**Instructions to follow:** Some of the lines below need repeating. Reproduce exactly those between the lines holding "D204: LED orange" and "C4: 1500uF (plus U1/RA2, minus VA) -> none", inclusive.

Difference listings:
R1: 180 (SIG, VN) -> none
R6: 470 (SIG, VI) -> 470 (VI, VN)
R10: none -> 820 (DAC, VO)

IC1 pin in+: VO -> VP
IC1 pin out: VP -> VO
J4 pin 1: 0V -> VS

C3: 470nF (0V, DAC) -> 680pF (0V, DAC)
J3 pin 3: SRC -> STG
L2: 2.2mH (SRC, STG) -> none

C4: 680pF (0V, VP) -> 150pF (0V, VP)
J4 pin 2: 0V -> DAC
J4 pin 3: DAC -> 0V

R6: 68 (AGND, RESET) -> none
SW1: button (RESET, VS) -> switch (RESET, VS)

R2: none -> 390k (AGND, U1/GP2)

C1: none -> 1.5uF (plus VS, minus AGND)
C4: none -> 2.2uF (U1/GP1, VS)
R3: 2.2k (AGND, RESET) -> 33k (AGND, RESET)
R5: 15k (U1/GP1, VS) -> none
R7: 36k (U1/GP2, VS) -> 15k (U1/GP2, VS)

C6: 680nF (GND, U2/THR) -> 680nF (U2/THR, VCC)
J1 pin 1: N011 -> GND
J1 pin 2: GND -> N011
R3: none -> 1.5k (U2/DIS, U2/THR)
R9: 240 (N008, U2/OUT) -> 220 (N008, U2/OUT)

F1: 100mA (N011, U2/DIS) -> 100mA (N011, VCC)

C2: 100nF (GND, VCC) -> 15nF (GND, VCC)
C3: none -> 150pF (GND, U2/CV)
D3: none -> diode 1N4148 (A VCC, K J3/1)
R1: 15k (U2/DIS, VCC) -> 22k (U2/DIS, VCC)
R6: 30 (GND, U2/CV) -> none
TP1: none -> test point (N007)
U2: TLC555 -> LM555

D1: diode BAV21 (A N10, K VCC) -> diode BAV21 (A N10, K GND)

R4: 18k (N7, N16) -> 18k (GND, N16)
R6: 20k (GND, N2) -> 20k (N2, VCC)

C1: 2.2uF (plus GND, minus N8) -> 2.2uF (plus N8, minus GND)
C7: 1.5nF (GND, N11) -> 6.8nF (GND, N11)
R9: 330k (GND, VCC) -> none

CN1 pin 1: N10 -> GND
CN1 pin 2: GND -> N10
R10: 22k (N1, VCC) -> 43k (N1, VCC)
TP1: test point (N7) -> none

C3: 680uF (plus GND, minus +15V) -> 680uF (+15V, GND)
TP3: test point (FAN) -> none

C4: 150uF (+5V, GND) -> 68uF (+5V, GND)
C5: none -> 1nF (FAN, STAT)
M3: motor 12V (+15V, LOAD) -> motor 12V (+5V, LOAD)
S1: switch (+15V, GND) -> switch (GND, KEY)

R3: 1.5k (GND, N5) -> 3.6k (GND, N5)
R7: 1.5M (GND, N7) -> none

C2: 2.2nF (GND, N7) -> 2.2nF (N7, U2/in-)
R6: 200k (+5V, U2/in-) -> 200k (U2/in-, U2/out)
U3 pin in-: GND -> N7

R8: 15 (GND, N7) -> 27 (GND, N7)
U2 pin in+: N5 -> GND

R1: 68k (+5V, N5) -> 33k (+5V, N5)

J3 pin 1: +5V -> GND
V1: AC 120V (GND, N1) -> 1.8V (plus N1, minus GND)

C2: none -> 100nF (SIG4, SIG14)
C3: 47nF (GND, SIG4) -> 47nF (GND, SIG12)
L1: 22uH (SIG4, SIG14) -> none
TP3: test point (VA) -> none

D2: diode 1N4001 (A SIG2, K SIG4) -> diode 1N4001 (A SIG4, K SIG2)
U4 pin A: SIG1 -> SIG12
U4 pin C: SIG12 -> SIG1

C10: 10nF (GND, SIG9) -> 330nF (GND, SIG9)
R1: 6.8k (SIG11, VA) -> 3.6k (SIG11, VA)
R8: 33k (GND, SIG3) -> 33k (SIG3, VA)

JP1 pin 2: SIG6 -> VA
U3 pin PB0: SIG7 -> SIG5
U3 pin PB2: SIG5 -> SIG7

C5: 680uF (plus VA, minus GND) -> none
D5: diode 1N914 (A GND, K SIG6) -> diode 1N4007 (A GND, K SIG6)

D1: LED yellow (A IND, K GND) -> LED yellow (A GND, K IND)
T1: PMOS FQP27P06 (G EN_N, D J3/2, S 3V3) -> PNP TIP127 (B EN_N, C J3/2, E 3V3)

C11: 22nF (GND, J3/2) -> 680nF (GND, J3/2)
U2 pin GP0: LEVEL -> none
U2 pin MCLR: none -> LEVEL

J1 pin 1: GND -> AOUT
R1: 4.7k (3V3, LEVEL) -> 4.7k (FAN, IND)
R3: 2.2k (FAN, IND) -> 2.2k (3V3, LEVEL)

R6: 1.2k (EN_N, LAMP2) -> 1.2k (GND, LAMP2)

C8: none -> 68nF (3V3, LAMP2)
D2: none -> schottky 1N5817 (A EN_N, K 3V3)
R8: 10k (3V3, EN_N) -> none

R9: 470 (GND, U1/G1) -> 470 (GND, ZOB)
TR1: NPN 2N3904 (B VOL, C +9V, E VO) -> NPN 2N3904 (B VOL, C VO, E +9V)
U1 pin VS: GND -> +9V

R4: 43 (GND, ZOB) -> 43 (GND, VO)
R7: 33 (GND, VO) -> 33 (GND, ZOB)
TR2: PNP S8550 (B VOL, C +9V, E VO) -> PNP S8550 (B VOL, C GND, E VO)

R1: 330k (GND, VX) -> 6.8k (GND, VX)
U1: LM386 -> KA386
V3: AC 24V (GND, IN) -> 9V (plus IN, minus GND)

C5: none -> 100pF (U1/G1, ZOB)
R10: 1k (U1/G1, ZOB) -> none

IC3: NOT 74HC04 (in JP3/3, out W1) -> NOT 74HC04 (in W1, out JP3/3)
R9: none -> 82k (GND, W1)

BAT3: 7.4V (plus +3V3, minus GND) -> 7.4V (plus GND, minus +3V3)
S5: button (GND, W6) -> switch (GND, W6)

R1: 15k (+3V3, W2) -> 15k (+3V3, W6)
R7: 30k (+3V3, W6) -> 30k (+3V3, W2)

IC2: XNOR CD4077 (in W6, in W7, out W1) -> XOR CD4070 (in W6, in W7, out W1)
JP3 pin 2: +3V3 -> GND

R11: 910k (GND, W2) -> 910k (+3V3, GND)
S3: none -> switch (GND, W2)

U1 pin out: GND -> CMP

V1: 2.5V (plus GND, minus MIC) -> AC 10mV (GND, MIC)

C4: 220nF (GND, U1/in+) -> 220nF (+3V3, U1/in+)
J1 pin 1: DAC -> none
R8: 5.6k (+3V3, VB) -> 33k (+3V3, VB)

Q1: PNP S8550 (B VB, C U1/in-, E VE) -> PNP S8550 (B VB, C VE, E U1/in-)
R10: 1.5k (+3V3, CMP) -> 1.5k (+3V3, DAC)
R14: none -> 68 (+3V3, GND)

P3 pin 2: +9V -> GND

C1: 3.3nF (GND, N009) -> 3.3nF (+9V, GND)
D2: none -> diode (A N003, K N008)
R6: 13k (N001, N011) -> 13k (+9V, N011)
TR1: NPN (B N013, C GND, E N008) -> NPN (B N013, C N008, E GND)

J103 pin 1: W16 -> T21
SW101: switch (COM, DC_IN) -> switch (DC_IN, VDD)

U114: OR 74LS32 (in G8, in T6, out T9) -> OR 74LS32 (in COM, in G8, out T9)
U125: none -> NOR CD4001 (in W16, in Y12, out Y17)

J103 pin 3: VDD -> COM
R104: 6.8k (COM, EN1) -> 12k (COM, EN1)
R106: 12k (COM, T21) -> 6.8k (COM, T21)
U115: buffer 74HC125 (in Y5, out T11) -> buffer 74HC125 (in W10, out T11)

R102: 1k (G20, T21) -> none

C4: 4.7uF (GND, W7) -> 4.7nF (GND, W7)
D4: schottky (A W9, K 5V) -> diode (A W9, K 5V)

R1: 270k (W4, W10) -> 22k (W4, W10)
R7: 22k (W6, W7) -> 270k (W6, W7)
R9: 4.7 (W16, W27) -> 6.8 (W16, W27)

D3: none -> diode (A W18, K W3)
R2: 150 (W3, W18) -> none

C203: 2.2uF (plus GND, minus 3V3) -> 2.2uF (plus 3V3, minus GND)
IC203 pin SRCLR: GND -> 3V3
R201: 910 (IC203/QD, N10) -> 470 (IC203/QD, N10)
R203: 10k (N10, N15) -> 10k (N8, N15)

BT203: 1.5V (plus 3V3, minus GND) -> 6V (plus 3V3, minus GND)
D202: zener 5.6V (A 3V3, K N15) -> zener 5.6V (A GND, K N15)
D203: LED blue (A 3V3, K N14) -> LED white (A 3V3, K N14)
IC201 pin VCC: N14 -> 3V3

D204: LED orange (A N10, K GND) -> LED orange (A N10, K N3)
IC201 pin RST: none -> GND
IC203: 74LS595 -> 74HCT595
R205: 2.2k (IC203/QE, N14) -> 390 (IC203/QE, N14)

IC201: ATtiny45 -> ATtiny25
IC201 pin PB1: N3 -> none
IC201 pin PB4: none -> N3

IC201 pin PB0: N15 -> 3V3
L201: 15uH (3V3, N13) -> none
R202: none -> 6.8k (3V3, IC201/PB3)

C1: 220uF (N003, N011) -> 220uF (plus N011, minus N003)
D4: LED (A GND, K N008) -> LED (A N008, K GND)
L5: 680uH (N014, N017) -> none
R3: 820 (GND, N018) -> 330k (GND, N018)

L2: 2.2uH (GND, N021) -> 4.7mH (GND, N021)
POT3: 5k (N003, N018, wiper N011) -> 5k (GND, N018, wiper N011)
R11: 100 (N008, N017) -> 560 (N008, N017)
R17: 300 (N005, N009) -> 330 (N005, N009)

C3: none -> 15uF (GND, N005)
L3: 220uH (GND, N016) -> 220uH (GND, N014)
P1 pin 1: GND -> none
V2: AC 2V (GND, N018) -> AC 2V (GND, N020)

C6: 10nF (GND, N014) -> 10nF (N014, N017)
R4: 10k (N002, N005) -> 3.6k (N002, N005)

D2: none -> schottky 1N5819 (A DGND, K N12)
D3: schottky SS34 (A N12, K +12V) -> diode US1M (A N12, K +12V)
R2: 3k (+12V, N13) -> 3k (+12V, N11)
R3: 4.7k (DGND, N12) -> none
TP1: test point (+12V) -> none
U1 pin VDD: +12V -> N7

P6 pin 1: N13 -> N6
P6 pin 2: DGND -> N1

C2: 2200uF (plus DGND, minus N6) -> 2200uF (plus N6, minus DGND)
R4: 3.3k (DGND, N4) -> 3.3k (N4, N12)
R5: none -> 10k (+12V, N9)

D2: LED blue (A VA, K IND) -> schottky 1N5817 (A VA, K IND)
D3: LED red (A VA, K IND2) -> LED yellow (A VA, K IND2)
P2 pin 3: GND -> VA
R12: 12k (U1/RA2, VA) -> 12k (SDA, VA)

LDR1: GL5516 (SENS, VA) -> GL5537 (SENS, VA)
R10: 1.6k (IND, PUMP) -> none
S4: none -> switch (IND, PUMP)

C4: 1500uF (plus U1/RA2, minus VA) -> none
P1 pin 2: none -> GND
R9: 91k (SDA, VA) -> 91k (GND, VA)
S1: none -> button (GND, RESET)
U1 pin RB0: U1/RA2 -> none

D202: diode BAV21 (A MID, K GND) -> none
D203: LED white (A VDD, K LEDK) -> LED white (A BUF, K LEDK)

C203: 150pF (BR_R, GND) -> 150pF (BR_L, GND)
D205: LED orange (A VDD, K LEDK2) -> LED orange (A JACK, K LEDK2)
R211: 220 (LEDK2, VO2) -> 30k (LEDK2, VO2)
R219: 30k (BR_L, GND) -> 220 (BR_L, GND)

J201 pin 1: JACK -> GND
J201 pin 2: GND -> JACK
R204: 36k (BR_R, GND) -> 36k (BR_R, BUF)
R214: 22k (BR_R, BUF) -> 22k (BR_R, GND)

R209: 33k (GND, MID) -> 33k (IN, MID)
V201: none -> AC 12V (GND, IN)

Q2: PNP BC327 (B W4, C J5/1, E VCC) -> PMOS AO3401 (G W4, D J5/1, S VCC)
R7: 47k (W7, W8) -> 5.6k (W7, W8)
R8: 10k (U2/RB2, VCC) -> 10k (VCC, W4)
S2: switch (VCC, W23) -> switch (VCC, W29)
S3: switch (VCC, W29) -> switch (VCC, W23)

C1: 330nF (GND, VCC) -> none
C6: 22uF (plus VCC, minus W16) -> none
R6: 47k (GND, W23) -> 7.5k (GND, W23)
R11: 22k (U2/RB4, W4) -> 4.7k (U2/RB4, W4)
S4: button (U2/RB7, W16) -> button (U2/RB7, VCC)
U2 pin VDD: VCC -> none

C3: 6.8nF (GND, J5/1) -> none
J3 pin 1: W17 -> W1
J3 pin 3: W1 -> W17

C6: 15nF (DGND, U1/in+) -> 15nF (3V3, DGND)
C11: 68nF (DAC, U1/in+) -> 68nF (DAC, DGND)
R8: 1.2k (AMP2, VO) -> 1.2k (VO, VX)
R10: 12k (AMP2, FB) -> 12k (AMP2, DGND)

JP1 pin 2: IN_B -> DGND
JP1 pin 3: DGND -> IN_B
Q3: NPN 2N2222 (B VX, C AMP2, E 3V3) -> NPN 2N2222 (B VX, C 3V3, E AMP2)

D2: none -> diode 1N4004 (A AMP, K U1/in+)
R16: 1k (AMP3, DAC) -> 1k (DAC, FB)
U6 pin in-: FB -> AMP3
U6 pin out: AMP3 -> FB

**Response to this task:**
D204: LED orange (A N10, K GND) -> LED orange (A N10, K N3)
IC201 pin RST: none -> GND
IC203: 74LS595 -> 74HCT595
R205: 2.2k (IC203/QE, N14) -> 390 (IC203/QE, N14)

IC201: ATtiny45 -> ATtiny25
IC201 pin PB1: N3 -> none
IC201 pin PB4: none -> N3

IC201 pin PB0: N15 -> 3V3
L201: 15uH (3V3, N13) -> none
R202: none -> 6.8k (3V3, IC201/PB3)

C1: 220uF (N003, N011) -> 220uF (plus N011, minus N003)
D4: LED (A GND, K N008) -> LED (A N008, K GND)
L5: 680uH (N014, N017) -> none
R3: 820 (GND, N018) -> 330k (GND, N018)

L2: 2.2uH (GND, N021) -> 4.7mH (GND, N021)
POT3: 5k (N003, N018, wiper N011) -> 5k (GND, N018, wiper N011)
R11: 100 (N008, N017) -> 560 (N008, N017)
R17: 300 (N005, N009) -> 330 (N005, N009)

C3: none -> 15uF (GND, N005)
L3: 220uH (GND, N016) -> 220uH (GND, N014)
P1 pin 1: GND -> none
V2: AC 2V (GND, N018) -> AC 2V (GND, N020)

C6: 10nF (GND, N014) -> 10nF (N014, N017)
R4: 10k (N002, N005) -> 3.6k (N002, N005)

D2: none -> schottky 1N5819 (A DGND, K N12)
D3: schottky SS34 (A N12, K +12V) -> diode US1M (A N12, K +12V)
R2: 3k (+12V, N13) -> 3k (+12V, N11)
R3: 4.7k (DGND, N12) -> none
TP1: test point (+12V) -> none
U1 pin VDD: +12V -> N7

P6 pin 1: N13 -> N6
P6 pin 2: DGND -> N1

C2: 2200uF (plus DGND, minus N6) -> 2200uF (plus N6, minus DGND)
R4: 3.3k (DGND, N4) -> 3.3k (N4, N12)
R5: none -> 10k (+12V, N9)

D2: LED blue (A VA, K IND) -> schottky 1N5817 (A VA, K IND)
D3: LED red (A VA, K IND2) -> LED yellow (A VA, K IND2)
P2 pin 3: GND -> VA
R12: 12k (U1/RA2, VA) -> 12k (SDA, VA)

LDR1: GL5516 (SENS, VA) -> GL5537 (SENS, VA)
R10: 1.6k (IND, PUMP) -> none
S4: none -> switch (IND, PUMP)

C4: 1500uF (plus U1/RA2, minus VA) -> none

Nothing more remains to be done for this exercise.